[Records from a data collection]

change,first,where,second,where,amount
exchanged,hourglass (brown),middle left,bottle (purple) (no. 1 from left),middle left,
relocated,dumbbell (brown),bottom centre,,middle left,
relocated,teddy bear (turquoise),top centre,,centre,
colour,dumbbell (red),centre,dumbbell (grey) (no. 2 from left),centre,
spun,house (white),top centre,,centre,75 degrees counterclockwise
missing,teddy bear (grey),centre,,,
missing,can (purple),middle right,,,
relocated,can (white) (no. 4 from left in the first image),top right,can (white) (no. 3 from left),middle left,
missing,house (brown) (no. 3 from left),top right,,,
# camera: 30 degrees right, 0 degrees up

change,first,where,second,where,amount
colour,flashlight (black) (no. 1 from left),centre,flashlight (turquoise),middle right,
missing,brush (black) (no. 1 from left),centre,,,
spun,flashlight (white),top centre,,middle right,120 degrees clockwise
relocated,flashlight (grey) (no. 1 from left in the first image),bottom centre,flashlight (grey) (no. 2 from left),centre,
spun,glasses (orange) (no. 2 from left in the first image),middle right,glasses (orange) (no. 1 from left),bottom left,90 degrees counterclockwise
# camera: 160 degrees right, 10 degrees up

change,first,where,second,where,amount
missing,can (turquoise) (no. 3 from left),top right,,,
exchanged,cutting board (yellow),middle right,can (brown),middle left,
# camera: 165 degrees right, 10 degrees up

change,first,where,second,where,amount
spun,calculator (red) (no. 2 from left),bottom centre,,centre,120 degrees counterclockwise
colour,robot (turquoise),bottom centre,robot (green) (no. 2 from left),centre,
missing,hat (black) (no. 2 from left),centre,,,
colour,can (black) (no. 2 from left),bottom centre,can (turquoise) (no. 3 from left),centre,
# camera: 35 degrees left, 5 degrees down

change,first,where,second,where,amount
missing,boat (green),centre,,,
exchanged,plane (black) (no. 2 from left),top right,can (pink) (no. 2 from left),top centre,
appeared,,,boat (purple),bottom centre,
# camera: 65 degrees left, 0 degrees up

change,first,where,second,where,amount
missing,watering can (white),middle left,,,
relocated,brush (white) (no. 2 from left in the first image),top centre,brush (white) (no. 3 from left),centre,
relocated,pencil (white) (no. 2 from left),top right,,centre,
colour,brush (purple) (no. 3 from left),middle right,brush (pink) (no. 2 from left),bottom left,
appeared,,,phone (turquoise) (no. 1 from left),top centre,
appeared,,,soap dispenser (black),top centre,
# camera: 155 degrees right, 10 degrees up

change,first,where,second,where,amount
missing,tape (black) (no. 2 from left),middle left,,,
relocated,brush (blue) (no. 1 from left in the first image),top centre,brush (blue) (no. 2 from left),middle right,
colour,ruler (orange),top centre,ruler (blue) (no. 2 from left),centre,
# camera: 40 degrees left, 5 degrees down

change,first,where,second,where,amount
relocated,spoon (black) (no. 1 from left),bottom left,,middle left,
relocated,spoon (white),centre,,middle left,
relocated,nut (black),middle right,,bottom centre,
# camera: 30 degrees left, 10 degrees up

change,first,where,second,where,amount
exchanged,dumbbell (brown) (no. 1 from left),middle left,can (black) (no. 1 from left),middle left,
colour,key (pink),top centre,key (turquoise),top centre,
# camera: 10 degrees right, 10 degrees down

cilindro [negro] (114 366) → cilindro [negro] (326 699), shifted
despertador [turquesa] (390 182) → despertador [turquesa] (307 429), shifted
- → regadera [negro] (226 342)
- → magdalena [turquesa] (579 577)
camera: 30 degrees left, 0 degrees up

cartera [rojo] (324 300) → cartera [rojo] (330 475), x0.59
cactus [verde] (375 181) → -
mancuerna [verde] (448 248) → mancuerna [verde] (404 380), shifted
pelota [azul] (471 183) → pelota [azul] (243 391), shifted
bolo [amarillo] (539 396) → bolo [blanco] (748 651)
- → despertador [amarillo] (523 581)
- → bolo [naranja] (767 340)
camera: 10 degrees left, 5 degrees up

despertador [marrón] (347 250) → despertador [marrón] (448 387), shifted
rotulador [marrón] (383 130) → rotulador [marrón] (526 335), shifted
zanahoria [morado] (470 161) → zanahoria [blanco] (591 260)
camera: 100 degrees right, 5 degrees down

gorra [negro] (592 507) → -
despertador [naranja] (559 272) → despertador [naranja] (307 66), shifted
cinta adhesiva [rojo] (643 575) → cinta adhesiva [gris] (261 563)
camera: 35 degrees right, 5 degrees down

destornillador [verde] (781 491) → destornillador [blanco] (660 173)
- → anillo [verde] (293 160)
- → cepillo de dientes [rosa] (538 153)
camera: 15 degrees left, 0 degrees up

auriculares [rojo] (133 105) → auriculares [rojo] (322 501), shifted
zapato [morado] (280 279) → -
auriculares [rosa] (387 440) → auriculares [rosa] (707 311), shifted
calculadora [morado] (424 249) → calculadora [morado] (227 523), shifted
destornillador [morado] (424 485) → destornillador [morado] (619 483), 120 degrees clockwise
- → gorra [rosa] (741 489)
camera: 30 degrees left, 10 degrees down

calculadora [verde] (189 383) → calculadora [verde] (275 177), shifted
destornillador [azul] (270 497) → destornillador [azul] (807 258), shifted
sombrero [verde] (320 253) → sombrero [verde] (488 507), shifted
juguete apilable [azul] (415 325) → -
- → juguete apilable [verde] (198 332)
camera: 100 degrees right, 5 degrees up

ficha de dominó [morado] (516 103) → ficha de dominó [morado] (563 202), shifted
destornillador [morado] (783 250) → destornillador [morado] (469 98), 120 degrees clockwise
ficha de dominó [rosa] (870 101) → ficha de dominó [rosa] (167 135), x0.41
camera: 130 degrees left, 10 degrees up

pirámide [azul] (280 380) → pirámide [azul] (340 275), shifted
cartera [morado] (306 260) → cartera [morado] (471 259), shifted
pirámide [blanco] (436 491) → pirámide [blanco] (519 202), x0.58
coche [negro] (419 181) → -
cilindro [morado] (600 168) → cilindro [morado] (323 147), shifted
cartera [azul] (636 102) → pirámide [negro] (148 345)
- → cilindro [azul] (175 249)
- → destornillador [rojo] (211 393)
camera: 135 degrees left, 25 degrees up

▶ _What the task asks_
Output only the lines from the top of the entries through the one holding "missing,house (brown) (no.", copied exactly.

▶ _Answer space_
change,first,where,second,where,amount
exchanged,hourglass (brown),middle left,bottle (purple) (no. 1 from left),middle left,
relocated,dumbbell (brown),bottom centre,,middle left,
relocated,teddy bear (turquoise),top centre,,centre,
colour,dumbbell (red),centre,dumbbell (grey) (no. 2 from left),centre,
spun,house (white),top centre,,centre,75 degrees counterclockwise
missing,teddy bear (grey),centre,,,
missing,can (purple),middle right,,,
relocated,can (white) (no. 4 from left in the first image),top right,can (white) (no. 3 from left),middle left,
missing,house (brown) (no. 3 from left),top right,,,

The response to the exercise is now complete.